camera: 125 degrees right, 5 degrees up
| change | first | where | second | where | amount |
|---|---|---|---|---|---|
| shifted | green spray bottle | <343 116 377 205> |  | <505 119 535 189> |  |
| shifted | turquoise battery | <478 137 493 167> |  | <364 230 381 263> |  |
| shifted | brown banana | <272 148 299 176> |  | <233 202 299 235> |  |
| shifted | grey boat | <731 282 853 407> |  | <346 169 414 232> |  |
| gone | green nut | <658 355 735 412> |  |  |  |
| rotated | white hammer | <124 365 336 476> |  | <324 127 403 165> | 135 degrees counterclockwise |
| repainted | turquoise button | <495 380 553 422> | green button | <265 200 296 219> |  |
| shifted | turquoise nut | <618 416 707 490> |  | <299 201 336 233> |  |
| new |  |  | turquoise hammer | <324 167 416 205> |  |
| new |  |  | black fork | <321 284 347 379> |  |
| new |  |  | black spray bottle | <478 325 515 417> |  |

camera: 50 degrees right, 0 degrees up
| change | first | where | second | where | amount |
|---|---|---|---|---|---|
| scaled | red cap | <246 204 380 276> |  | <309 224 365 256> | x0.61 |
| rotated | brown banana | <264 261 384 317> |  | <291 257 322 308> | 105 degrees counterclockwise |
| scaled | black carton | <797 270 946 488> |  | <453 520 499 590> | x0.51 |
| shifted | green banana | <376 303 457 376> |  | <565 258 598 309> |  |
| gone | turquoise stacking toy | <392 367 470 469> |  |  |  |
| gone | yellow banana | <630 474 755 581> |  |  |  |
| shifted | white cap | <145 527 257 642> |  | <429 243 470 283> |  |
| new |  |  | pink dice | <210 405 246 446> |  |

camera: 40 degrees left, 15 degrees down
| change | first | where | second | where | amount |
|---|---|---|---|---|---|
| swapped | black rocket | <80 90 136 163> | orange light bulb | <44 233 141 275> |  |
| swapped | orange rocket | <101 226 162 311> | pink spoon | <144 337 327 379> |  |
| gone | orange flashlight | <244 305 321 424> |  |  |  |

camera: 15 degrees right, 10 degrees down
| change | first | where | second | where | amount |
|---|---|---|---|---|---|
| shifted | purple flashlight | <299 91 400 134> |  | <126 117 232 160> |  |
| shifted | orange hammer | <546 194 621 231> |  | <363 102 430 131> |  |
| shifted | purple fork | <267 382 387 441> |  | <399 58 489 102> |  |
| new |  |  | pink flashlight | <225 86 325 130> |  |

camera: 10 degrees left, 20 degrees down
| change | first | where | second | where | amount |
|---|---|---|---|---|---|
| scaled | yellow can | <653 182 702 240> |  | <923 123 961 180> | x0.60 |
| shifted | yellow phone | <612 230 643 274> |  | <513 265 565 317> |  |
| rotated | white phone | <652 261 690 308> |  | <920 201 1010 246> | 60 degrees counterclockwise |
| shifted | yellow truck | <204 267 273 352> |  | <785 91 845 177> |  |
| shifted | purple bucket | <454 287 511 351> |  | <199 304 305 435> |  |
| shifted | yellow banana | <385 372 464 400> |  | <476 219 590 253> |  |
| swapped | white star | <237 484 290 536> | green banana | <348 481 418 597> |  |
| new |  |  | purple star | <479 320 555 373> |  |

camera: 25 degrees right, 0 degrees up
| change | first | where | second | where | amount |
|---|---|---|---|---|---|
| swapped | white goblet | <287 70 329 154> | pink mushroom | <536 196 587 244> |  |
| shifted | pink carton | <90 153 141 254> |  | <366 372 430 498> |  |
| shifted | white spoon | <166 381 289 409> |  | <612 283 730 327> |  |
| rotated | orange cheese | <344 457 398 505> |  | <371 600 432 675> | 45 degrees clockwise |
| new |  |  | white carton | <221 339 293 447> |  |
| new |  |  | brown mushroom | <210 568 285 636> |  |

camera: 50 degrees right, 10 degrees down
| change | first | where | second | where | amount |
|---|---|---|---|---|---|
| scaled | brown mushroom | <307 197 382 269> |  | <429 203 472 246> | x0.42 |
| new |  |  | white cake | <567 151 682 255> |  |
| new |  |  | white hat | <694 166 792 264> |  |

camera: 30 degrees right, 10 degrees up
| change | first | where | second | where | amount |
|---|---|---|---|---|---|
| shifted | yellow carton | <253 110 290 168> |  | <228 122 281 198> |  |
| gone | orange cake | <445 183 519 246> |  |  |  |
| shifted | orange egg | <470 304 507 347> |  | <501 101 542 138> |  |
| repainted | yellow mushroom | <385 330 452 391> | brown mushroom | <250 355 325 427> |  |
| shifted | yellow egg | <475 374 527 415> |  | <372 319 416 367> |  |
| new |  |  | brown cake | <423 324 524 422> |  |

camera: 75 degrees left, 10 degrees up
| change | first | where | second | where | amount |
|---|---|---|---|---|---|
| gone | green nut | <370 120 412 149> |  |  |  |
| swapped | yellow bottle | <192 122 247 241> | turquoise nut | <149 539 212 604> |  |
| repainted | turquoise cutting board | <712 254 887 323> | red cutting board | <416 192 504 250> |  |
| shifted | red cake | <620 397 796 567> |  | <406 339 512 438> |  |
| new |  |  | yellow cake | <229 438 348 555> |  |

########

▶ Work item: From the first line to the last, give the data again exactly.

▶ Result of this task:
camera: 125 degrees right, 5 degrees up
| change | first | where | second | where | amount |
|---|---|---|---|---|---|
| shifted | green spray bottle | <343 116 377 205> |  | <505 119 535 189> |  |
| shifted | turquoise battery | <478 137 493 167> |  | <364 230 381 263> |  |
| shifted | brown banana | <272 148 299 176> |  | <233 202 299 235> |  |
| shifted | grey boat | <731 282 853 407> |  | <346 169 414 232> |  |
| gone | green nut | <658 355 735 412> |  |  |  |
| rotated | white hammer | <124 365 336 476> |  | <324 127 403 165> | 135 degrees counterclockwise |
| repainted | turquoise button | <495 380 553 422> | green button | <265 200 296 219> |  |
| shifted | turquoise nut | <618 416 707 490> |  | <299 201 336 233> |  |
| new |  |  | turquoise hammer | <324 167 416 205> |  |
| new |  |  | black fork | <321 284 347 379> |  |
| new |  |  | black spray bottle | <478 325 515 417> |  |

camera: 50 degrees right, 0 degrees up
| change | first | where | second | where | amount |
|---|---|---|---|---|---|
| scaled | red cap | <246 204 380 276> |  | <309 224 365 256> | x0.61 |
| rotated | brown banana | <264 261 384 317> |  | <291 257 322 308> | 105 degrees counterclockwise |
| scaled | black carton | <797 270 946 488> |  | <453 520 499 590> | x0.51 |
| shifted | green banana | <376 303 457 376> |  | <565 258 598 309> |  |
| gone | turquoise stacking toy | <392 367 470 469> |  |  |  |
| gone | yellow banana | <630 474 755 581> |  |  |  |
| shifted | white cap | <145 527 257 642> |  | <429 243 470 283> |  |
| new |  |  | pink dice | <210 405 246 446> |  |

camera: 40 degrees left, 15 degrees down
| change | first | where | second | where | amount |
|---|---|---|---|---|---|
| swapped | black rocket | <80 90 136 163> | orange light bulb | <44 233 141 275> |  |
| swapped | orange rocket | <101 226 162 311> | pink spoon | <144 337 327 379> |  |
| gone | orange flashlight | <244 305 321 424> |  |  |  |

camera: 15 degrees right, 10 degrees down
| change | first | where | second | where | amount |
|---|---|---|---|---|---|
| shifted | purple flashlight | <299 91 400 134> |  | <126 117 232 160> |  |
| shifted | orange hammer | <546 194 621 231> |  | <363 102 430 131> |  |
| shifted | purple fork | <267 382 387 441> |  | <399 58 489 102> |  |
| new |  |  | pink flashlight | <225 86 325 130> |  |

camera: 10 degrees left, 20 degrees down
| change | first | where | second | where | amount |
|---|---|---|---|---|---|
| scaled | yellow can | <653 182 702 240> |  | <923 123 961 180> | x0.60 |
| shifted | yellow phone | <612 230 643 274> |  | <513 265 565 317> |  |
| rotated | white phone | <652 261 690 308> |  | <920 201 1010 246> | 60 degrees counterclockwise |
| shifted | yellow truck | <204 267 273 352> |  | <785 91 845 177> |  |
| shifted | purple bucket | <454 287 511 351> |  | <199 304 305 435> |  |
| shifted | yellow banana | <385 372 464 400> |  | <476 219 590 253> |  |
| swapped | white star | <237 484 290 536> | green banana | <348 481 418 597> |  |
| new |  |  | purple star | <479 320 555 373> |  |

camera: 25 degrees right, 0 degrees up
| change | first | where | second | where | amount |
|---|---|---|---|---|---|
| swapped | white goblet | <287 70 329 154> | pink mushroom | <536 196 587 244> |  |
| shifted | pink carton | <90 153 141 254> |  | <366 372 430 498> |  |
| shifted | white spoon | <166 381 289 409> |  | <612 283 730 327> |  |
| rotated | orange cheese | <344 457 398 505> |  | <371 600 432 675> | 45 degrees clockwise |
| new |  |  | white carton | <221 339 293 447> |  |
| new |  |  | brown mushroom | <210 568 285 636> |  |

camera: 50 degrees right, 10 degrees down
| change | first | where | second | where | amount |
|---|---|---|---|---|---|
| scaled | brown mushroom | <307 197 382 269> |  | <429 203 472 246> | x0.42 |
| new |  |  | white cake | <567 151 682 255> |  |
| new |  |  | white hat | <694 166 792 264> |  |

camera: 30 degrees right, 10 degrees up
| change | first | where | second | where | amount |
|---|---|---|---|---|---|
| shifted | yellow carton | <253 110 290 168> |  | <228 122 281 198> |  |
| gone | orange cake | <445 183 519 246> |  |  |  |
| shifted | orange egg | <470 304 507 347> |  | <501 101 542 138> |  |
| repainted | yellow mushroom | <385 330 452 391> | brown mushroom | <250 355 325 427> |  |
| shifted | yellow egg | <475 374 527 415> |  | <372 319 416 367> |  |
| new |  |  | brown cake | <423 324 524 422> |  |

camera: 75 degrees left, 10 degrees up
| change | first | where | second | where | amount |
|---|---|---|---|---|---|
| gone | green nut | <370 120 412 149> |  |  |  |
| swapped | yellow bottle | <192 122 247 241> | turquoise nut | <149 539 212 604> |  |
| repainted | turquoise cutting board | <712 254 887 323> | red cutting board | <416 192 504 250> |  |
| shifted | red cake | <620 397 796 567> |  | <406 339 512 438> |  |
| new |  |  | yellow cake | <229 438 348 555> |  |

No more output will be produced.